[Saved entries]
%%

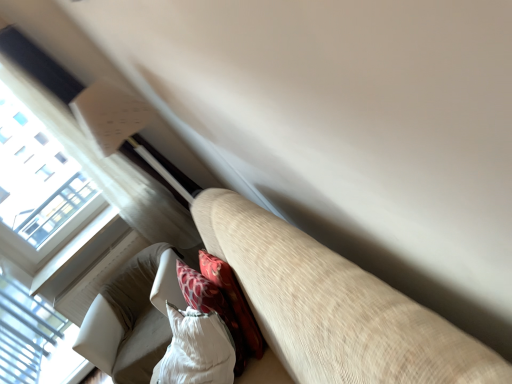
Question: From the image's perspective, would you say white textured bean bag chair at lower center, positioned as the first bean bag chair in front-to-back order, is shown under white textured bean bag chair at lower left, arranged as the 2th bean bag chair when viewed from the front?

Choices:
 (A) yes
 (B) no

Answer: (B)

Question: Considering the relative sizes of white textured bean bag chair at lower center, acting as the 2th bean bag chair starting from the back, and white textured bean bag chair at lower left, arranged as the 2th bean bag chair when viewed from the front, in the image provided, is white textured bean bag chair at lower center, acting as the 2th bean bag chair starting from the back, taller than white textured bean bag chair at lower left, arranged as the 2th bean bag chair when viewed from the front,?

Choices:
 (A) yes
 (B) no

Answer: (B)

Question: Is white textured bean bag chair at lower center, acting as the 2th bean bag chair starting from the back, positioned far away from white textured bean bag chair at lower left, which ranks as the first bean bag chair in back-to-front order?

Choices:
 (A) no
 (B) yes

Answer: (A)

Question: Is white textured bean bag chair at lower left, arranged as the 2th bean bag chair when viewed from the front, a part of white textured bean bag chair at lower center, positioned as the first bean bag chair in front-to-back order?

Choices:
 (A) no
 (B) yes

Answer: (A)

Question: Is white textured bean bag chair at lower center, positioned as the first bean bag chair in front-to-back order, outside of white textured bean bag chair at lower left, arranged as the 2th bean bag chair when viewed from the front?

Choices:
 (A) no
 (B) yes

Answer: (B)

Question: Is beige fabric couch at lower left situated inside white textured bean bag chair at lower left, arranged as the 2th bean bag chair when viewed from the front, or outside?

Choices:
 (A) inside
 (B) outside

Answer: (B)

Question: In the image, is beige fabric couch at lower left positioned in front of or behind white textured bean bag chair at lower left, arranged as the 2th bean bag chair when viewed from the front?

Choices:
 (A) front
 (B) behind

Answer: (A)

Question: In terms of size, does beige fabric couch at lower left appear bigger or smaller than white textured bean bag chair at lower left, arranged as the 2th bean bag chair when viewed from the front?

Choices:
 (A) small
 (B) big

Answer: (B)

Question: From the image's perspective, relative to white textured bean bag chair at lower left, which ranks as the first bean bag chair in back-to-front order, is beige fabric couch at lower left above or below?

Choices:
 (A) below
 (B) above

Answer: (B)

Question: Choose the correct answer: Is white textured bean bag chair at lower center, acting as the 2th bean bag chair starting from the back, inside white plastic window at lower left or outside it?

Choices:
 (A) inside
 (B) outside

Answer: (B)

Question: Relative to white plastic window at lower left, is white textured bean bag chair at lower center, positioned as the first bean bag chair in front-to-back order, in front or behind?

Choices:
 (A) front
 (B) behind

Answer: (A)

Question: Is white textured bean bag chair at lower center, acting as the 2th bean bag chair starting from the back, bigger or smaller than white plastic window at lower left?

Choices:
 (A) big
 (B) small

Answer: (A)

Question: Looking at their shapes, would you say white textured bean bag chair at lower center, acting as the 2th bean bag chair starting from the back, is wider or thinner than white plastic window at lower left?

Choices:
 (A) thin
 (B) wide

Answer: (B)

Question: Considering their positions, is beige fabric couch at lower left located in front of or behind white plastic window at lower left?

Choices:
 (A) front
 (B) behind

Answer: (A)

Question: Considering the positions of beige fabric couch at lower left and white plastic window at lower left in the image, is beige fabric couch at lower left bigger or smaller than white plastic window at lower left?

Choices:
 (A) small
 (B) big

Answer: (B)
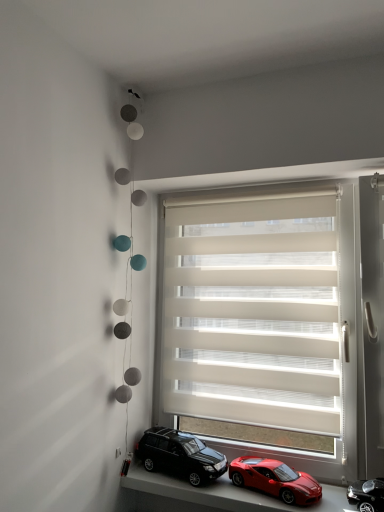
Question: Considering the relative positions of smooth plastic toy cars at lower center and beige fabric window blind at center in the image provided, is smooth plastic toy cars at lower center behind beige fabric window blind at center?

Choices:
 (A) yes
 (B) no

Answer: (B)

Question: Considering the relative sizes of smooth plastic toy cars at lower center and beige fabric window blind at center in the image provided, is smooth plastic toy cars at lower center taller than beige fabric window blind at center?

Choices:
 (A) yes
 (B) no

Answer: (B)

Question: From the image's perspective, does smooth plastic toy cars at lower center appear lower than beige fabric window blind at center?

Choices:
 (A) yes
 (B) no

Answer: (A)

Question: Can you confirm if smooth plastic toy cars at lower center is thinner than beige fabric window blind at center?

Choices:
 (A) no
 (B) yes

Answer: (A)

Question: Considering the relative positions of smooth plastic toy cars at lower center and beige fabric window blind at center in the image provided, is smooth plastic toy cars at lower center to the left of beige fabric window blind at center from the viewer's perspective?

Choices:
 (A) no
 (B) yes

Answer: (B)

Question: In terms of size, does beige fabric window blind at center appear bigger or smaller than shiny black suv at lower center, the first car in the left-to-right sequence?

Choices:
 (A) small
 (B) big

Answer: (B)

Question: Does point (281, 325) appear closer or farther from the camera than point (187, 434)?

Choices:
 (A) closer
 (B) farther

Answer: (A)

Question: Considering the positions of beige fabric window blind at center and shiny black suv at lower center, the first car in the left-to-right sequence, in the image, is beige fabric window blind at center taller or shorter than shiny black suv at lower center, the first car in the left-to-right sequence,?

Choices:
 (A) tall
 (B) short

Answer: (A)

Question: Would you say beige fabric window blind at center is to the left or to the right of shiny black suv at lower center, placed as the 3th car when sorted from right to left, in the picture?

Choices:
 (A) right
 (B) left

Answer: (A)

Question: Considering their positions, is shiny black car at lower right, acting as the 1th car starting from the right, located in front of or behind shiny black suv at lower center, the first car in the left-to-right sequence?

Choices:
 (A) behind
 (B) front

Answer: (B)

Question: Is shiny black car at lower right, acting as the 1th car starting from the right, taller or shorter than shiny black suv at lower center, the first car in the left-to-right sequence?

%%

Task description:
Identify every line in the records that contains the string "inside", and copy each of those lines. Treat uppercase and lowercase letters as different.

Task response:
Question: Is beige fabric couch at lower left situated inside white textured bean bag chair at lower left, arranged as the 2th bean bag chair when viewed from the front, or outside?
 (A) inside
Question: Choose the correct answer: Is white textured bean bag chair at lower center, acting as the 2th bean bag chair starting from the back, inside white plastic window at lower left or outside it?
 (A) inside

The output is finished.